**Work to complete:**
Everything from the line containing "brown dumbbell |" through the end of the entries below must be set down exactly, and nothing else.

**Supplied data:**
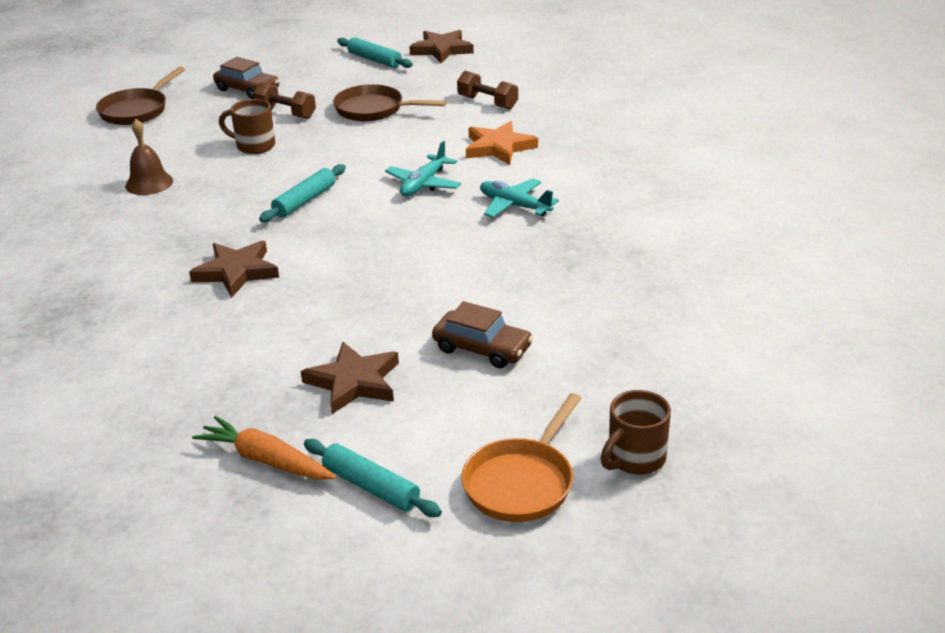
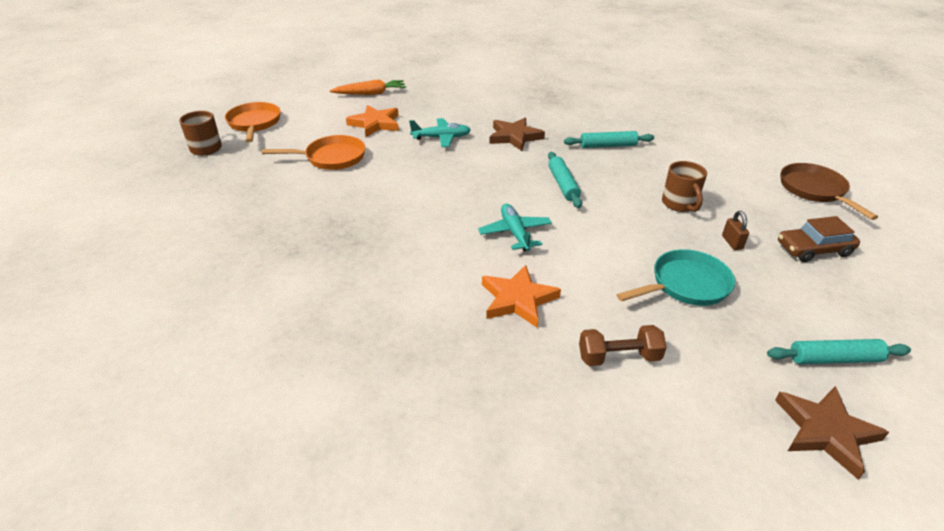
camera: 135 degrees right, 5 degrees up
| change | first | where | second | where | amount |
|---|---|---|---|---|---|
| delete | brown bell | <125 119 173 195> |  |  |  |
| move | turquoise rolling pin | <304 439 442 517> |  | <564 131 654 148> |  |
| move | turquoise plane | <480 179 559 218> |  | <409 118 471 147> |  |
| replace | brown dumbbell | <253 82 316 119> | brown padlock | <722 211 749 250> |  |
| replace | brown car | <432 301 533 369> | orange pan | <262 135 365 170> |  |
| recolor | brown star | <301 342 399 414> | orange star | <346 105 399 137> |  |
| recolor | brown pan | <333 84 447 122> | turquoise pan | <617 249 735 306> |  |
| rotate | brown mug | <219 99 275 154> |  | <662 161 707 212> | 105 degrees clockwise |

**Answer below:**
| replace | brown dumbbell | <253 82 316 119> | brown padlock | <722 211 749 250> |  |
| replace | brown car | <432 301 533 369> | orange pan | <262 135 365 170> |  |
| recolor | brown star | <301 342 399 414> | orange star | <346 105 399 137> |  |
| recolor | brown pan | <333 84 447 122> | turquoise pan | <617 249 735 306> |  |
| rotate | brown mug | <219 99 275 154> |  | <662 161 707 212> | 105 degrees clockwise |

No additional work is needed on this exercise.